■ **Exercise description**:
Emit a verbatim copy of the lines below from the line with "camera: 35 degrees right, 5 degrees down" through the line with "(607, 482) = (522, 398): green", excluding pictures and everything outside that range.

■ **Provided entries**:

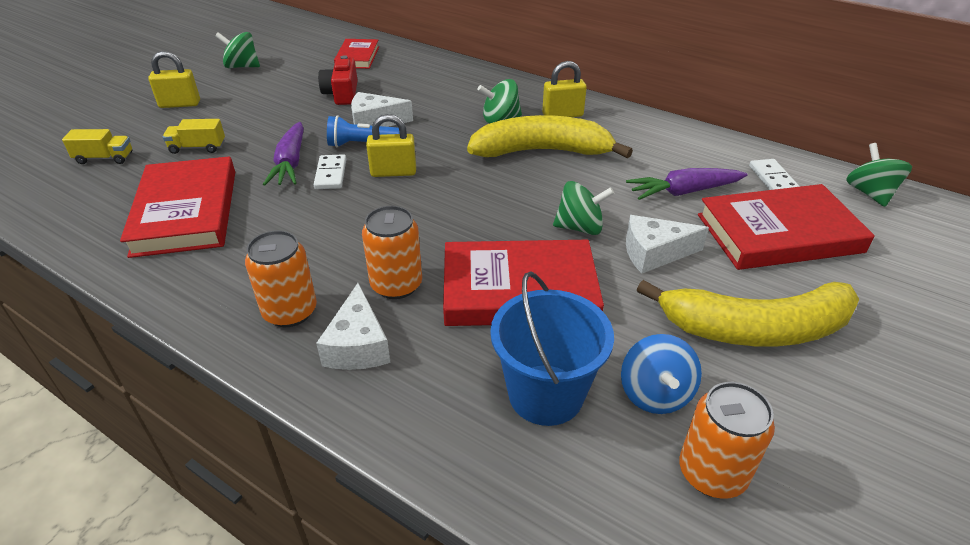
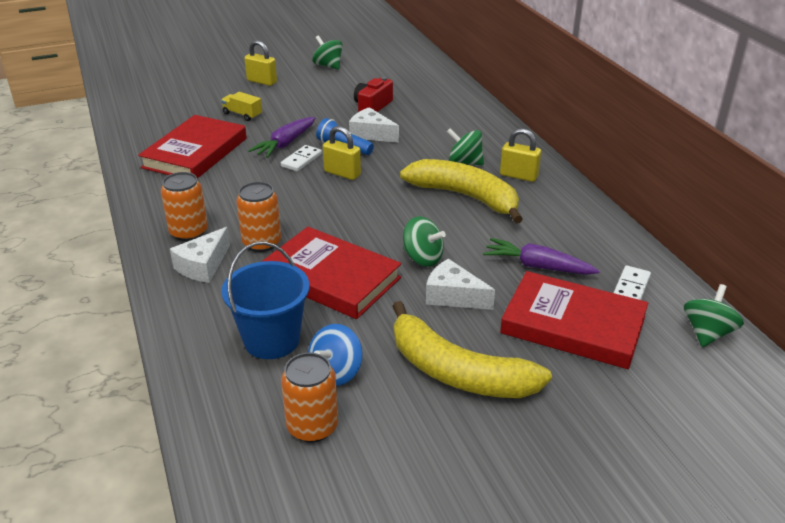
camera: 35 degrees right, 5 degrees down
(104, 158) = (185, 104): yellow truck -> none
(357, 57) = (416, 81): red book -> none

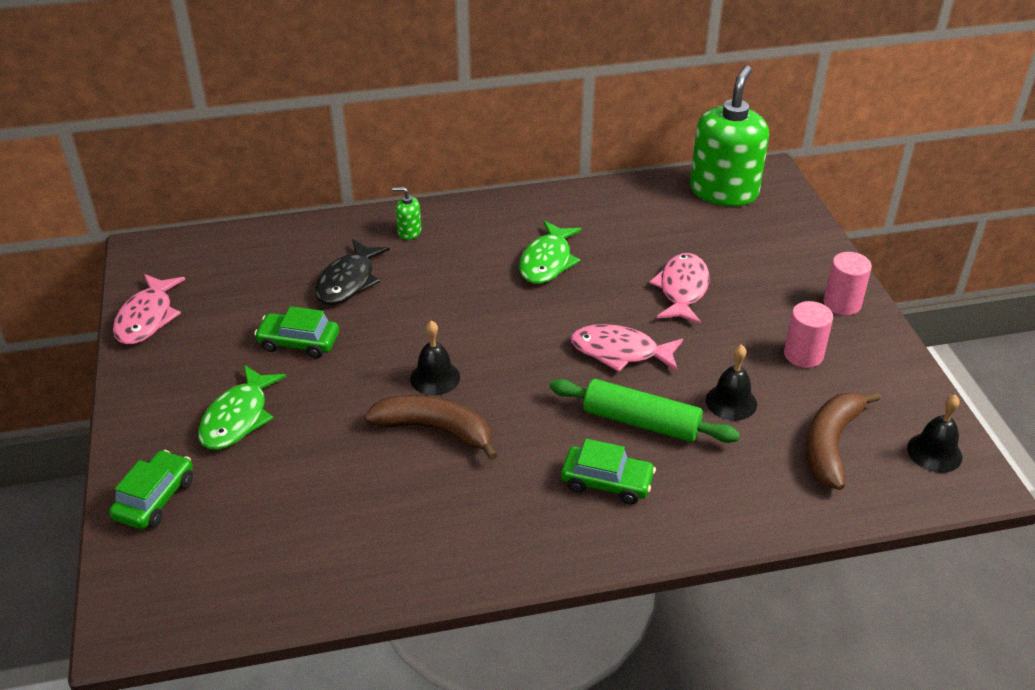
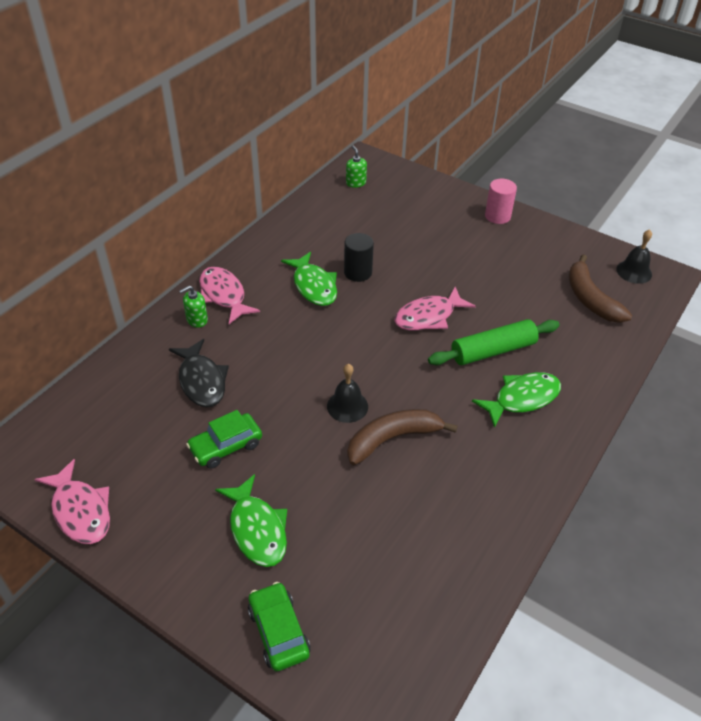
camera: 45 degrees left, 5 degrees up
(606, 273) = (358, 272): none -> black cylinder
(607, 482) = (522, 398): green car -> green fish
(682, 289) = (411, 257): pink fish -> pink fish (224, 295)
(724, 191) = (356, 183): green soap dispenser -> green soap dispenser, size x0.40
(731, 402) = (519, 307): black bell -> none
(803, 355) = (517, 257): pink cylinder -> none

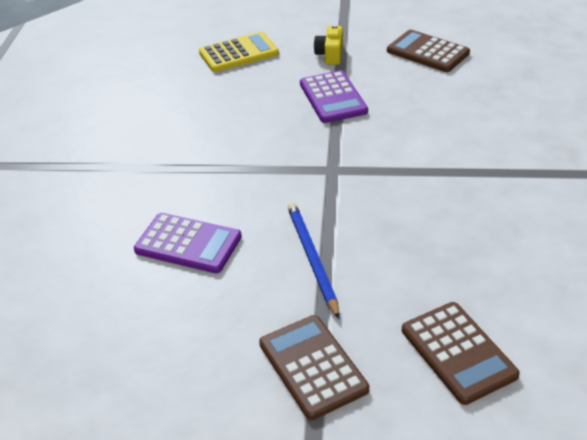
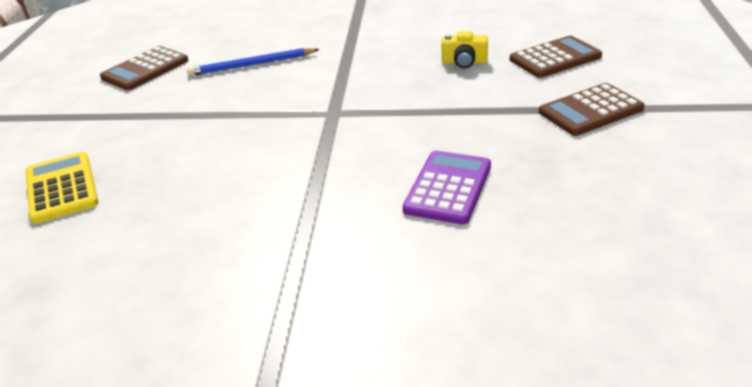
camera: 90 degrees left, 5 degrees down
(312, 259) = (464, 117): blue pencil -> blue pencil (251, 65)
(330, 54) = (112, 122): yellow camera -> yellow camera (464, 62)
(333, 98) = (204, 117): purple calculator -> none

...

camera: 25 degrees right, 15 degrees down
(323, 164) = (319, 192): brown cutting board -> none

■ **Written solution**:
camera: 35 degrees right, 5 degrees down
(104, 158) = (185, 104): yellow truck -> none
(357, 57) = (416, 81): red book -> none

camera: 45 degrees left, 5 degrees up
(606, 273) = (358, 272): none -> black cylinder
(607, 482) = (522, 398): green car -> green fish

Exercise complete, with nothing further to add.